# Task description
Give the listing again, word for word, and let no picture into it.
+ + + + + + +
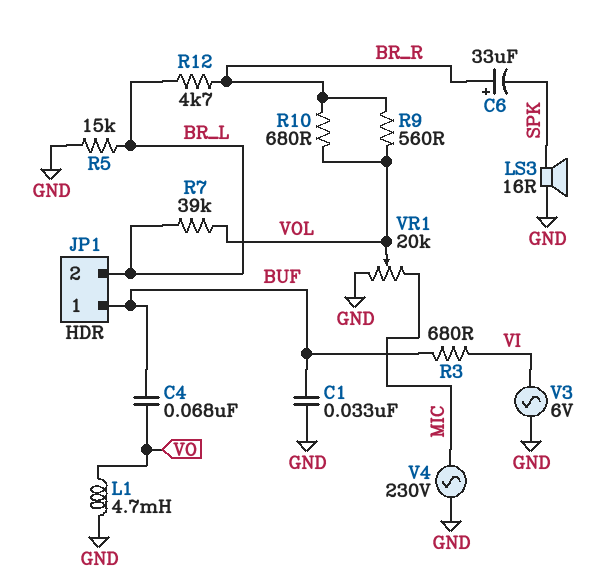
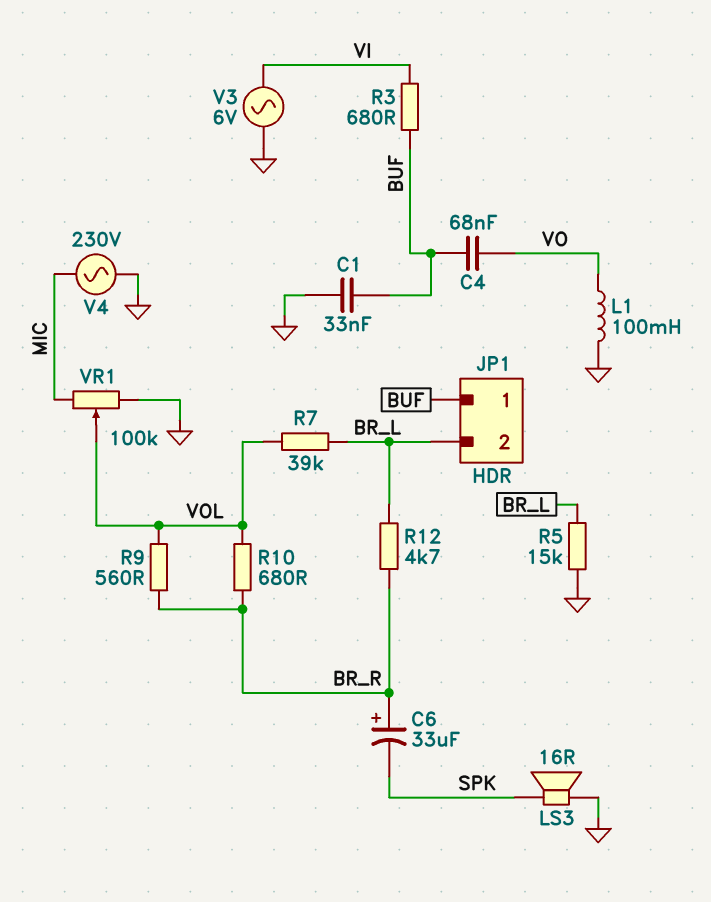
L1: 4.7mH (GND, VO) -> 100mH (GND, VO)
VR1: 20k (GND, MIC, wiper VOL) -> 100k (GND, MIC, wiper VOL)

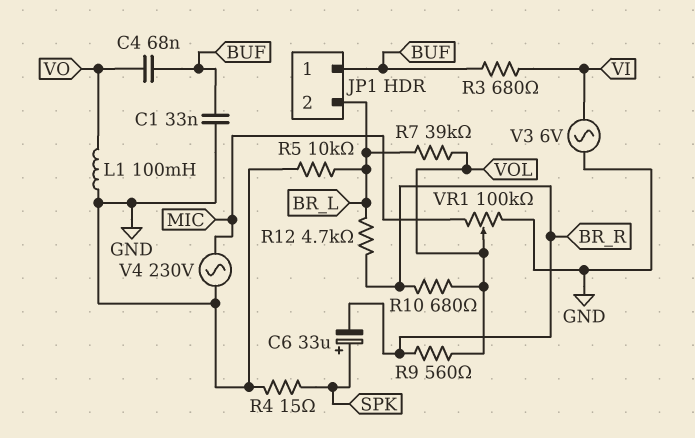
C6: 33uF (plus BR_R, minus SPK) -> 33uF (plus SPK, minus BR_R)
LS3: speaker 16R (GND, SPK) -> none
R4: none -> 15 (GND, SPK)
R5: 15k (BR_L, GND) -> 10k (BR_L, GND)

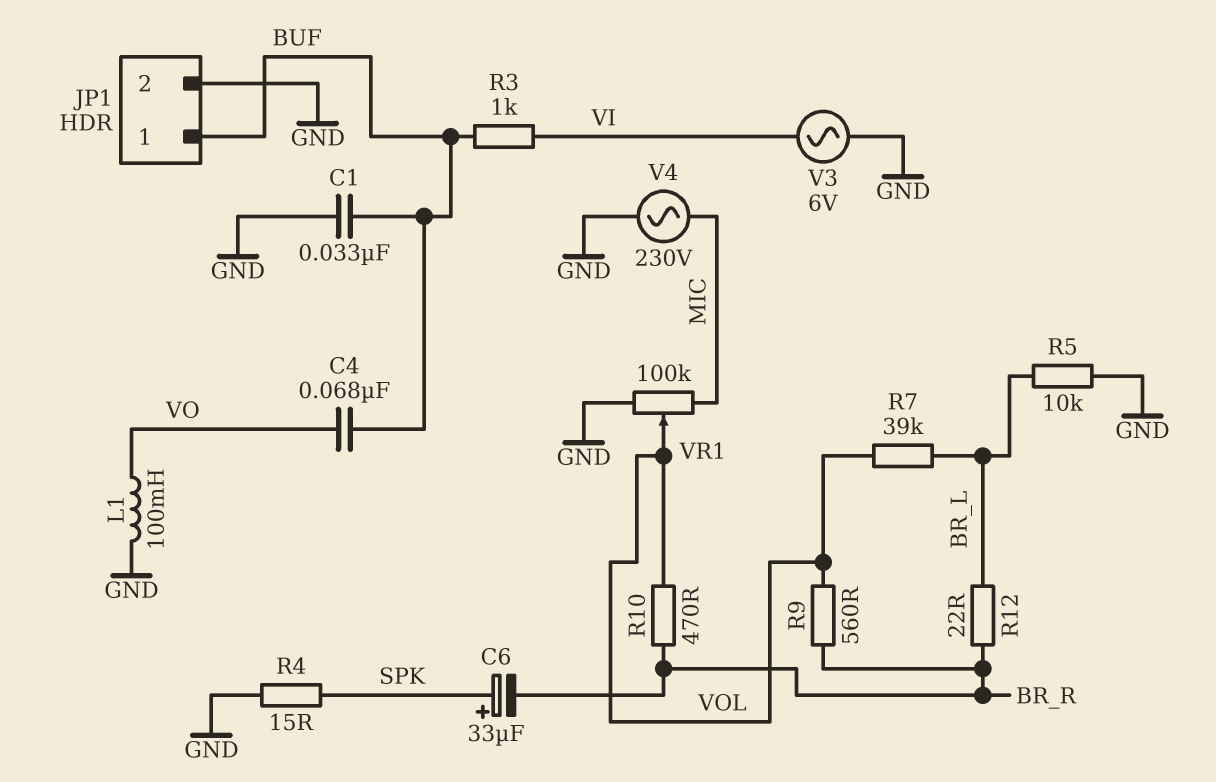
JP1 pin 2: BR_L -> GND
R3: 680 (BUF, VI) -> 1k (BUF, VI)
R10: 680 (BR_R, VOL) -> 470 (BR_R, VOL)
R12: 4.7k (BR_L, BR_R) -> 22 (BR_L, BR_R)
+ + + + + + +
# Answer to the problem
L1: 4.7mH (GND, VO) -> 100mH (GND, VO)
VR1: 20k (GND, MIC, wiper VOL) -> 100k (GND, MIC, wiper VOL)

C6: 33uF (plus BR_R, minus SPK) -> 33uF (plus SPK, minus BR_R)
LS3: speaker 16R (GND, SPK) -> none
R4: none -> 15 (GND, SPK)
R5: 15k (BR_L, GND) -> 10k (BR_L, GND)

JP1 pin 2: BR_L -> GND
R3: 680 (BUF, VI) -> 1k (BUF, VI)
R10: 680 (BR_R, VOL) -> 470 (BR_R, VOL)
R12: 4.7k (BR_L, BR_R) -> 22 (BR_L, BR_R)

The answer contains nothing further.